■ Work task
Within the entries below, the lines from the one with "change=colour; old=turquoise cube;" through the one with "change=missing; old=turquoise cup;" are to be set down exactly, both ends kept.

■ Working data
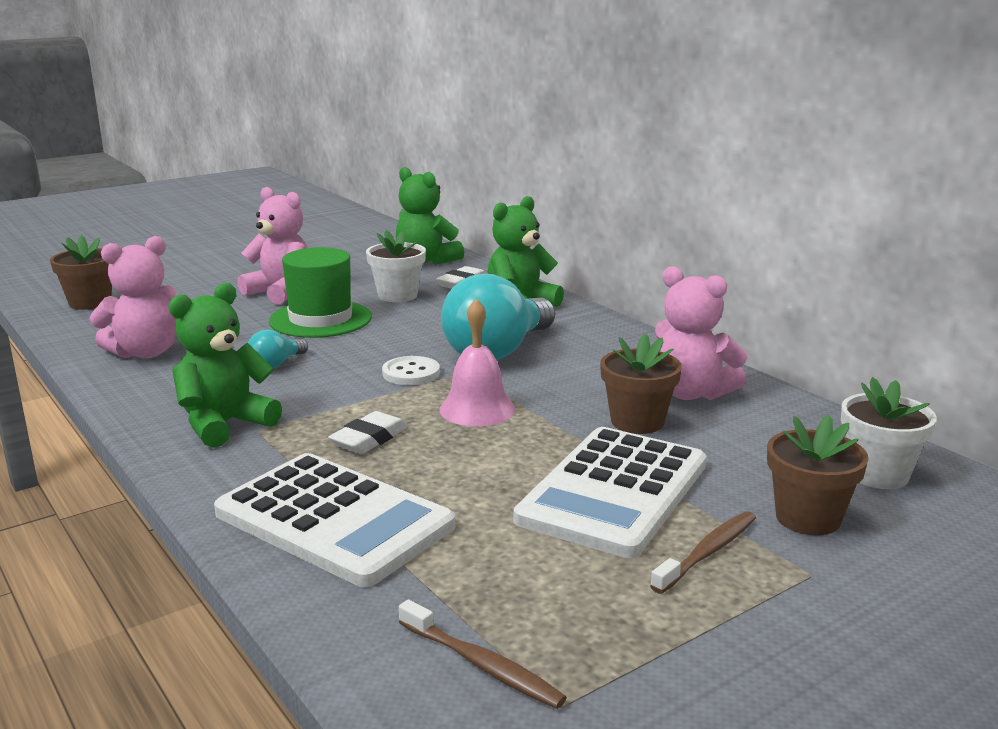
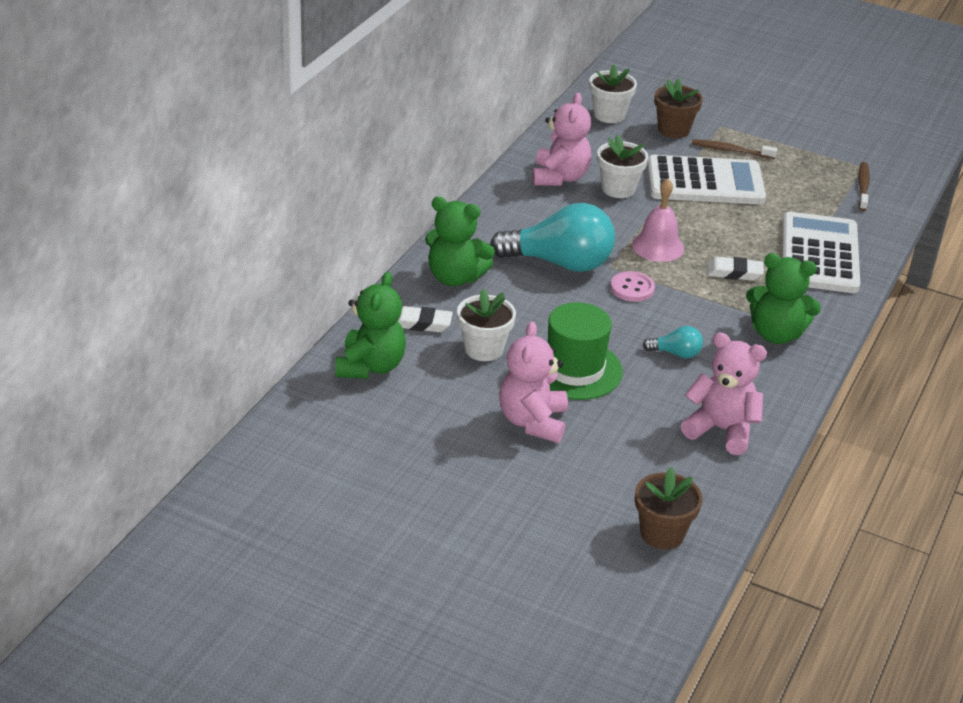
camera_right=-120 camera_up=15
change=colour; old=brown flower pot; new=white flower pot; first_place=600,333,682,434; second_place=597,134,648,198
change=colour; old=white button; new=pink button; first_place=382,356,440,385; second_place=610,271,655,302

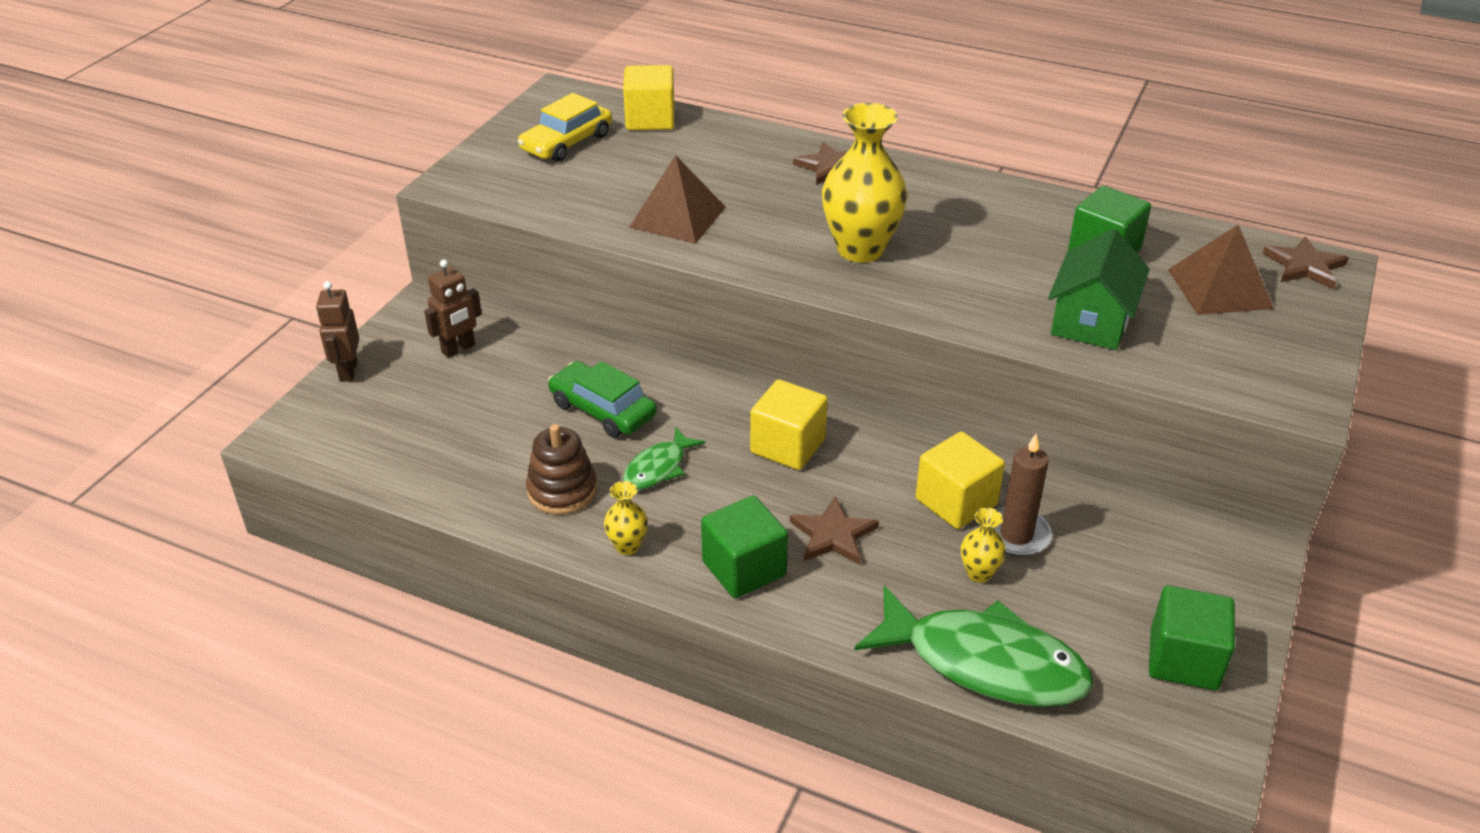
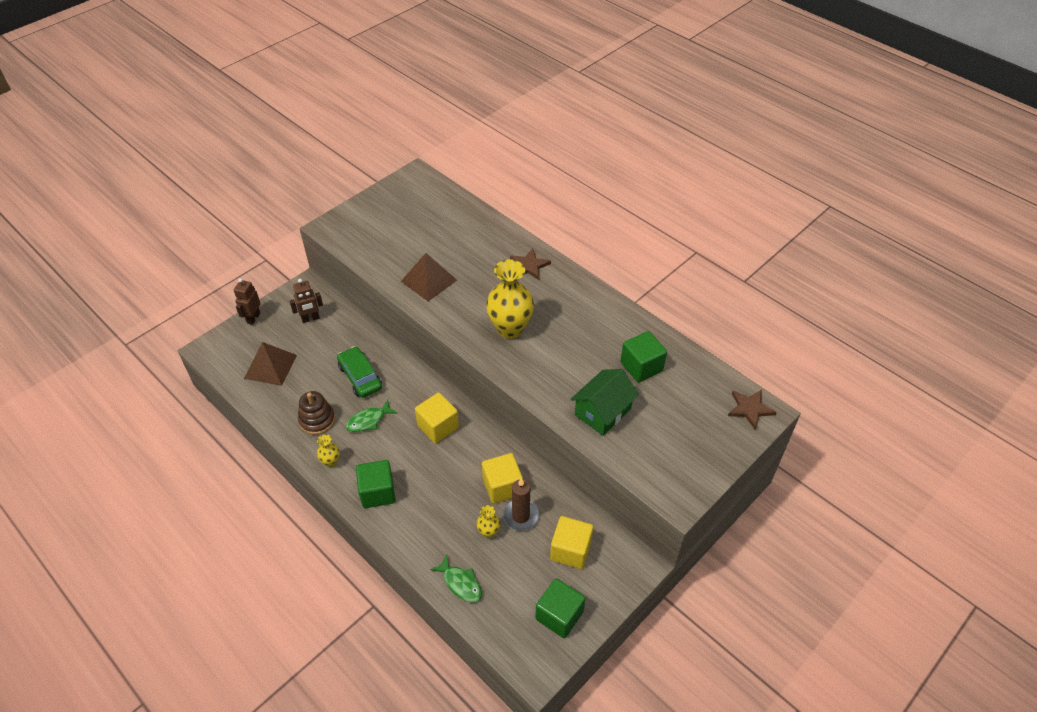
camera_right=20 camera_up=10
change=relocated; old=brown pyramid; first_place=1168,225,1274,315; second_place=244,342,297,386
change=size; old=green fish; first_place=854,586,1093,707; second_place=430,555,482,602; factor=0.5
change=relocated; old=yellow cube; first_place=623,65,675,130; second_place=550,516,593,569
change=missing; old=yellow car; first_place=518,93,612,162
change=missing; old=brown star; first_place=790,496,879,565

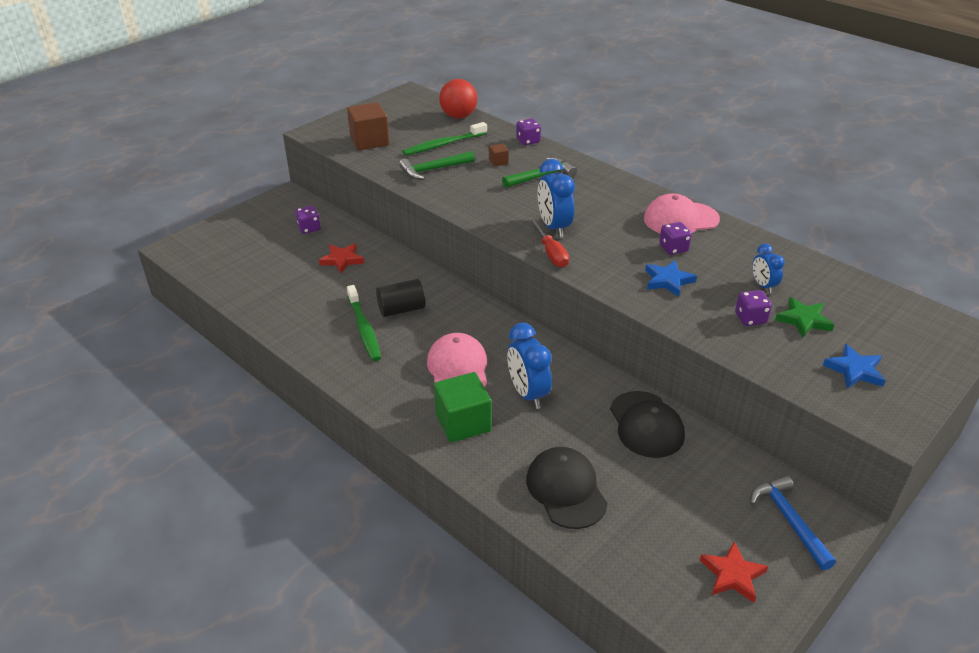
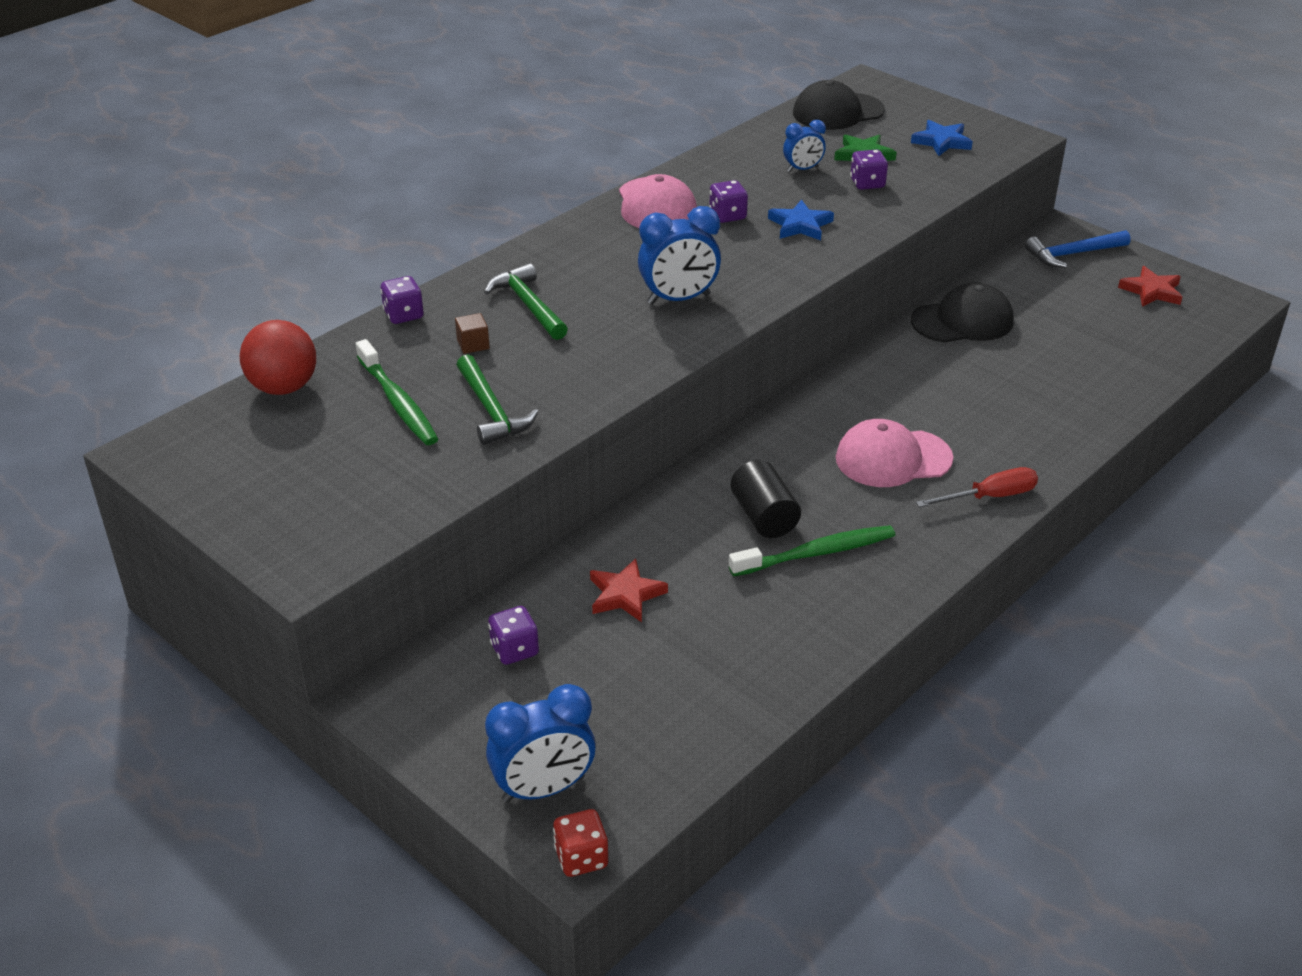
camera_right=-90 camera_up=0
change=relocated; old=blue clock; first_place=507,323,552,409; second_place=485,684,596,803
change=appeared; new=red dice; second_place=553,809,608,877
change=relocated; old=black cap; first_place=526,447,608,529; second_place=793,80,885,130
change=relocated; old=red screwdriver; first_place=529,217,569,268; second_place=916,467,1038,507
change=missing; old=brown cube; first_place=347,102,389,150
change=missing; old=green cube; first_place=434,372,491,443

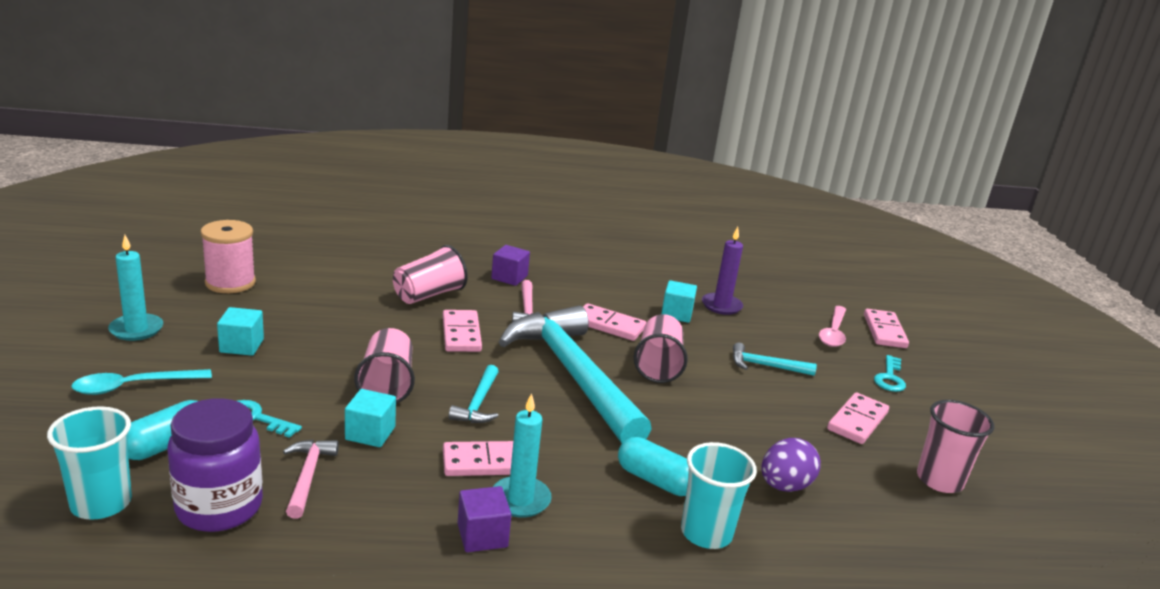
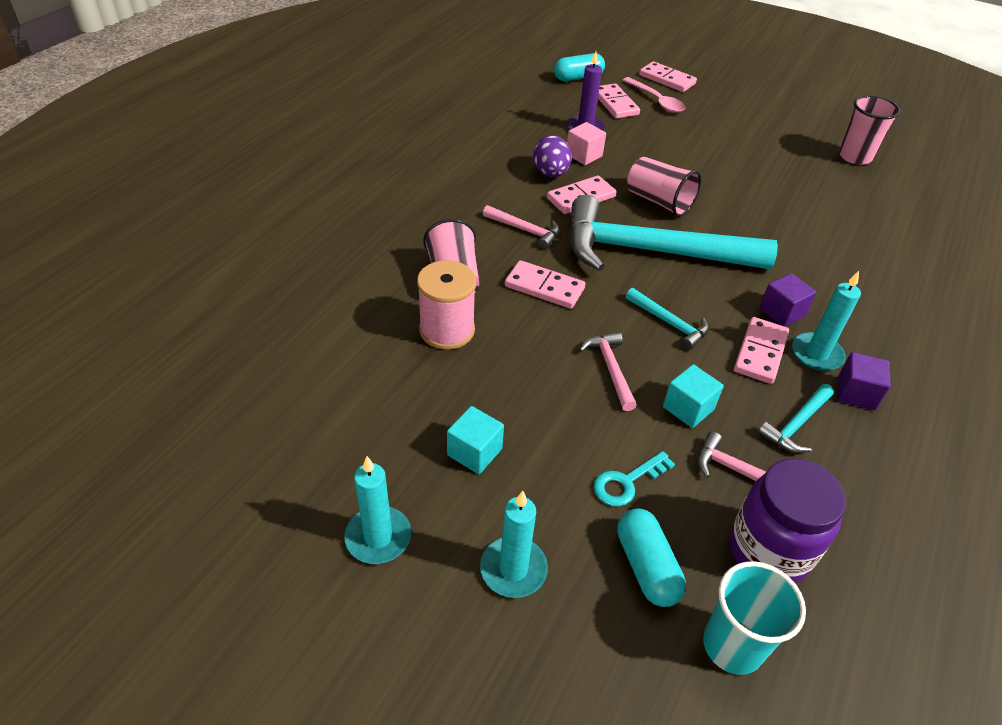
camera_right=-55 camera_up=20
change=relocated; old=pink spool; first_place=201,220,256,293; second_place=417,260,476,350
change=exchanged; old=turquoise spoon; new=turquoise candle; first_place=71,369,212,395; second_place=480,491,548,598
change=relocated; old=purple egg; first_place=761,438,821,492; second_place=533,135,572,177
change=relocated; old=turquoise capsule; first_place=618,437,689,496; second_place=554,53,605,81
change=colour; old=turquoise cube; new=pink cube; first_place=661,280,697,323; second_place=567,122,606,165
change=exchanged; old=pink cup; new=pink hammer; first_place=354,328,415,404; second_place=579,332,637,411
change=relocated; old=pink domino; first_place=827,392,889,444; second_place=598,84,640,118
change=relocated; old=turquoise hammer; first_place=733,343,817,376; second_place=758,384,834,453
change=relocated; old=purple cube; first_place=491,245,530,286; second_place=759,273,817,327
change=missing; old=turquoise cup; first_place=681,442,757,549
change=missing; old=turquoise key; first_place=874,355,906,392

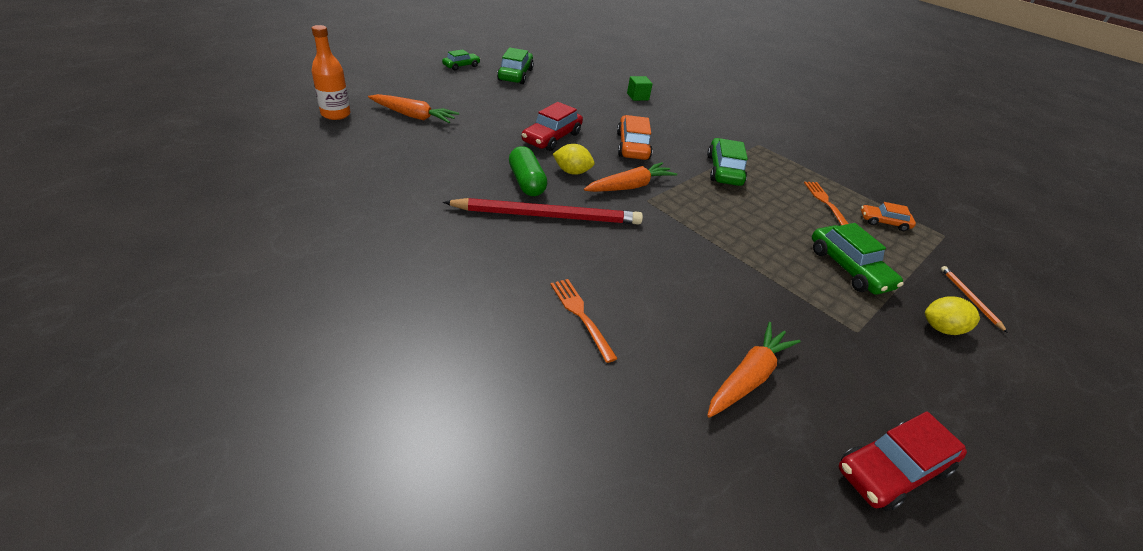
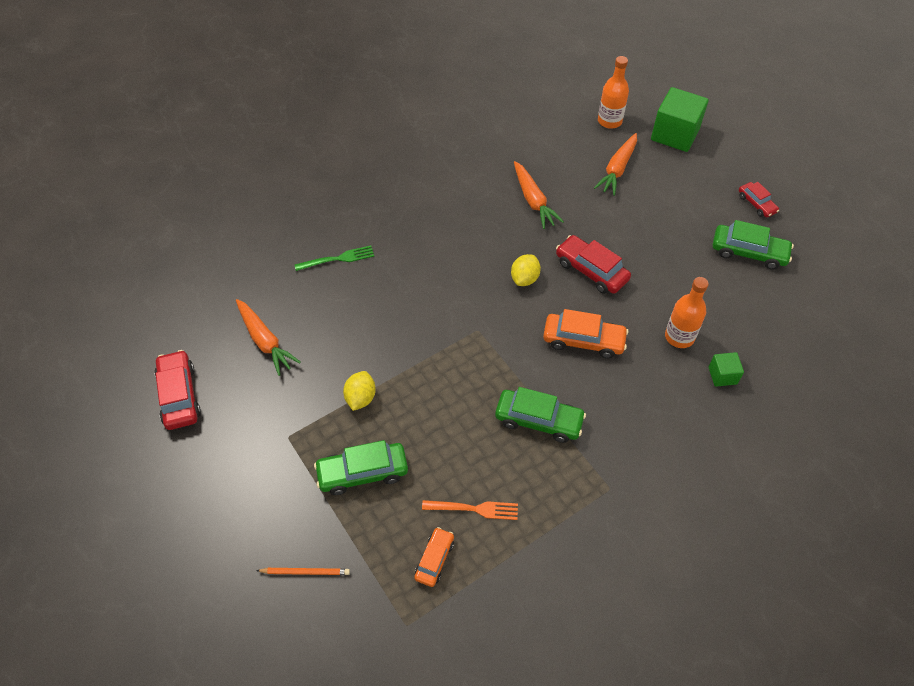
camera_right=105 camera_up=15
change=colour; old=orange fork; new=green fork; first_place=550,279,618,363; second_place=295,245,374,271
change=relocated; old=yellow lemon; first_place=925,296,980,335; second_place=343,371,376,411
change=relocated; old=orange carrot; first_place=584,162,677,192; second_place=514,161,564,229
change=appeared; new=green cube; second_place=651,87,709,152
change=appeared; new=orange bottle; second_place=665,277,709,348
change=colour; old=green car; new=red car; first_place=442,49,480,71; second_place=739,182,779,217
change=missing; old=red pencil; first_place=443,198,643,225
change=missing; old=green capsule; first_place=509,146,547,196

■ Problem solution
change=colour; old=turquoise cube; new=pink cube; first_place=661,280,697,323; second_place=567,122,606,165
change=exchanged; old=pink cup; new=pink hammer; first_place=354,328,415,404; second_place=579,332,637,411
change=relocated; old=pink domino; first_place=827,392,889,444; second_place=598,84,640,118
change=relocated; old=turquoise hammer; first_place=733,343,817,376; second_place=758,384,834,453
change=relocated; old=purple cube; first_place=491,245,530,286; second_place=759,273,817,327
change=missing; old=turquoise cup; first_place=681,442,757,549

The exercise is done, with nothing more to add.